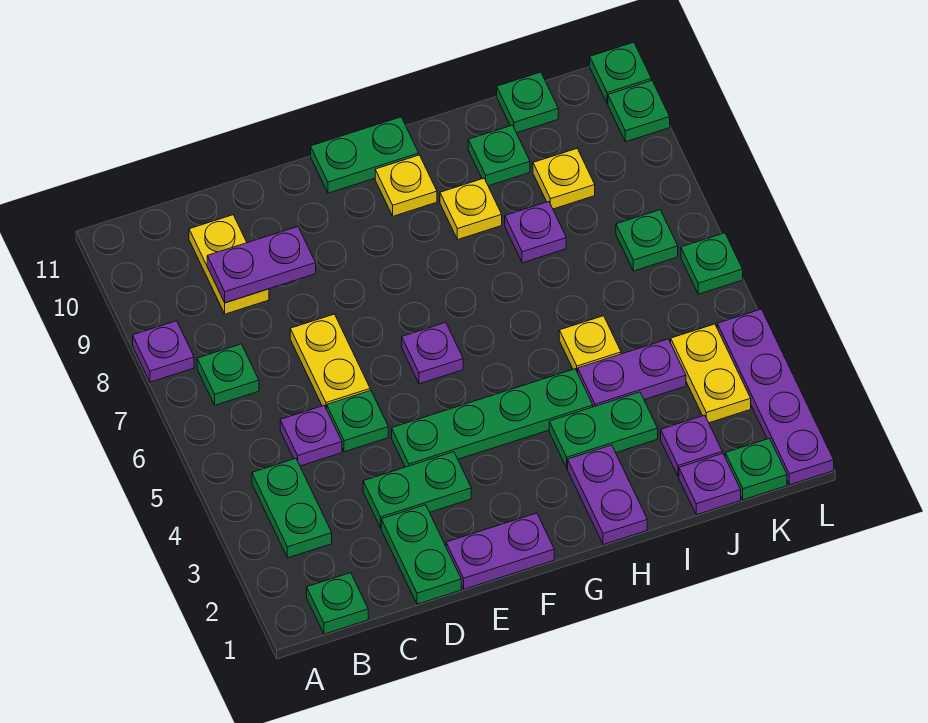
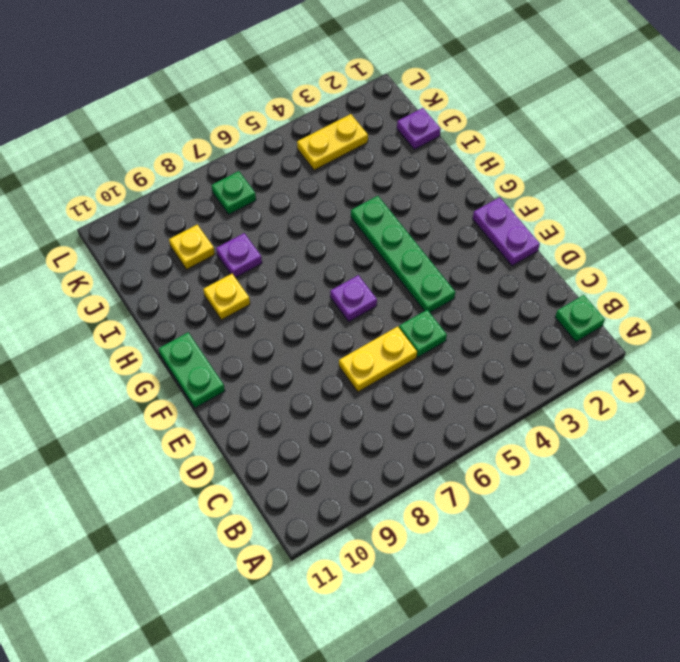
none -> purple plate A8 level 1
none -> green plate B3:B4 level 1
none -> green plate B7 level 1
none -> purple plate C5 level 1

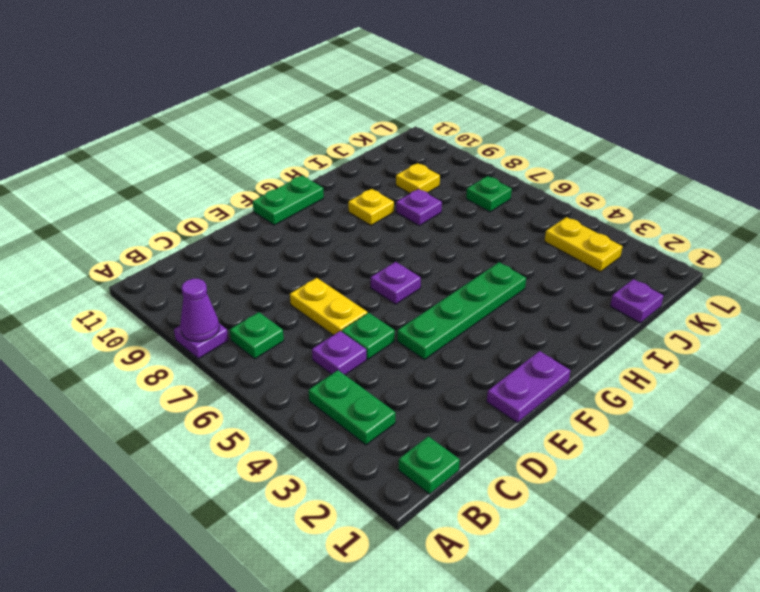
purple cone A8 level 2 -> none
none -> yellow plate C9:C10 level 1
none -> green plate D1:D2 level 1
none -> green plate D3:E3 level 1
none -> yellow plate G10 level 1

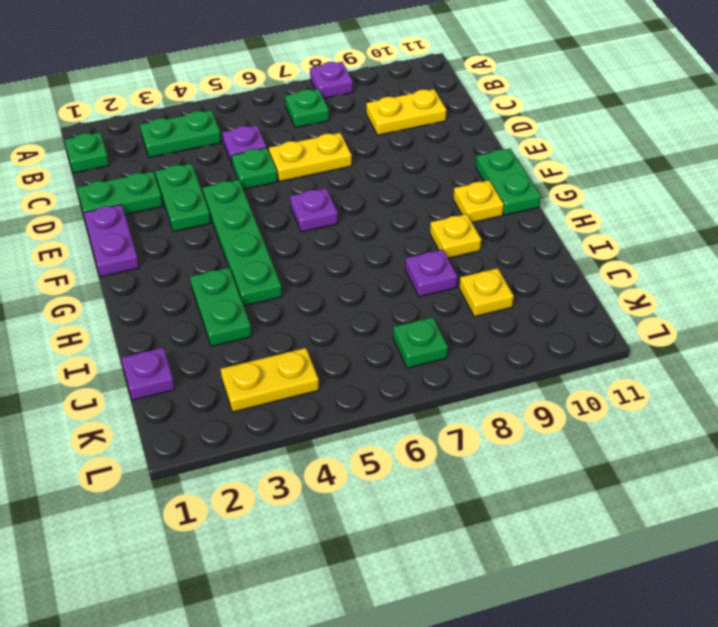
none -> purple plate H1:H2 level 1
none -> purple plate I4:J4 level 1
none -> yellow plate I5 level 1
none -> green plate I10 level 1

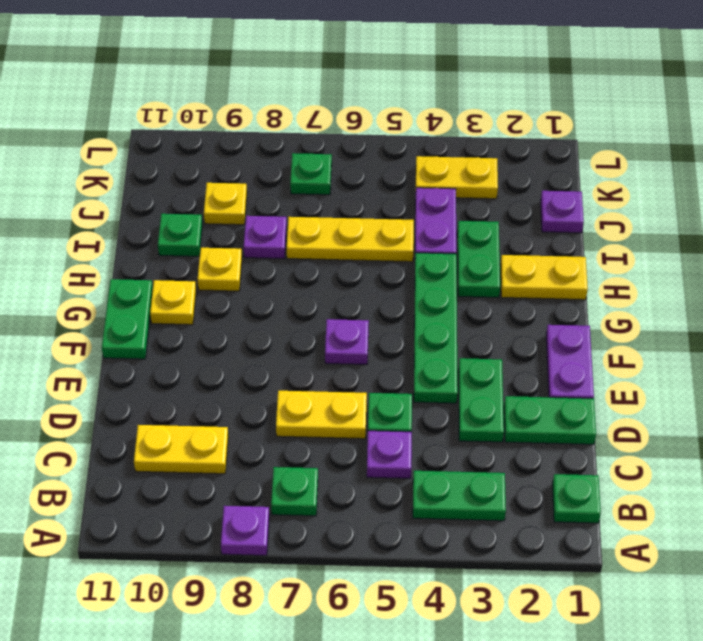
yellow plate H1:H2 level 1 -> purple plate H1:H2 level 1
yellow plate I5:I7 level 1 -> yellow plate I5 level 1
none -> purple plate J2 level 1
none -> green plate J11 level 1
none -> green plate K1 level 1
none -> purple plate L1:L4 level 1

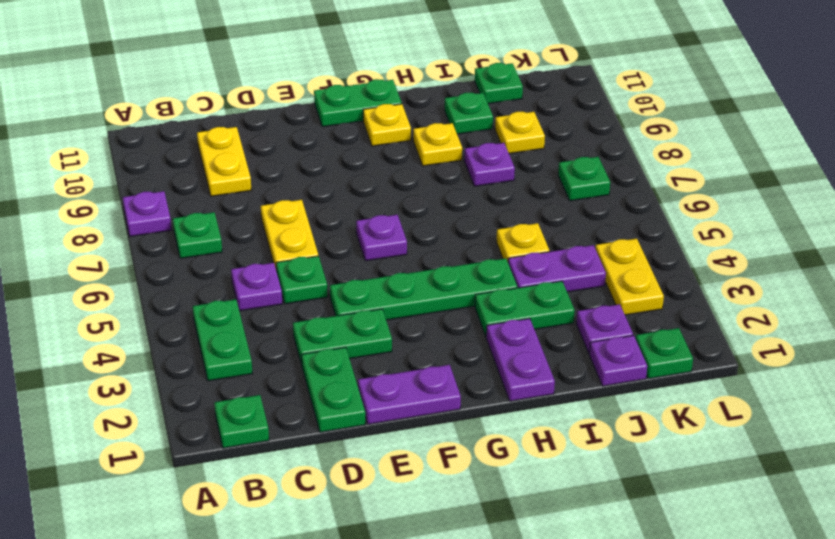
none -> purple plate L1:L4 level 1
none -> green plate L6 level 1
none -> green plate L10 level 1
none -> green plate L11 level 1

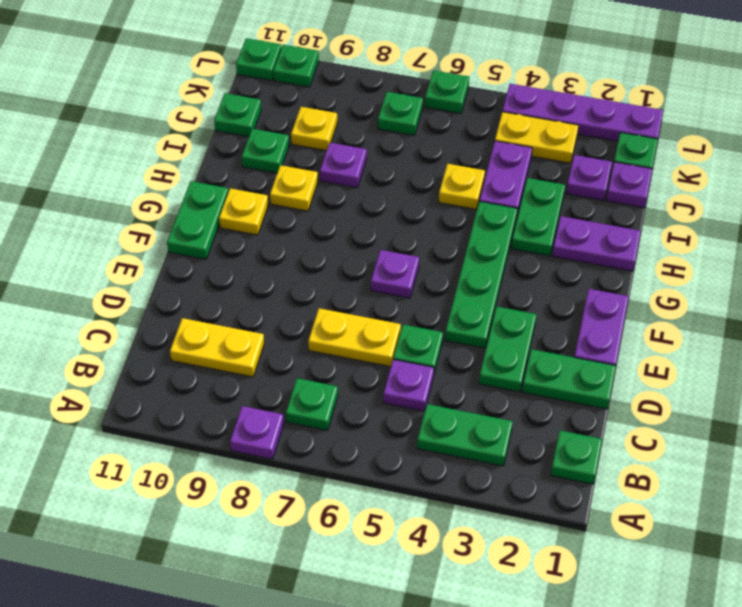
none -> purple plate C9:D9 level 2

********************

→ **Task to carry out**
Omitting all pictures, reproduce the records above in their entirety.

→ **Solution to the exercise**
none -> purple plate A8 level 1
none -> green plate B3:B4 level 1
none -> green plate B7 level 1
none -> purple plate C5 level 1

purple cone A8 level 2 -> none
none -> yellow plate C9:C10 level 1
none -> green plate D1:D2 level 1
none -> green plate D3:E3 level 1
none -> yellow plate G10 level 1

none -> purple plate H1:H2 level 1
none -> purple plate I4:J4 level 1
none -> yellow plate I5 level 1
none -> green plate I10 level 1

yellow plate H1:H2 level 1 -> purple plate H1:H2 level 1
yellow plate I5:I7 level 1 -> yellow plate I5 level 1
none -> purple plate J2 level 1
none -> green plate J11 level 1
none -> green plate K1 level 1
none -> purple plate L1:L4 level 1

none -> purple plate L1:L4 level 1
none -> green plate L6 level 1
none -> green plate L10 level 1
none -> green plate L11 level 1

none -> purple plate C9:D9 level 2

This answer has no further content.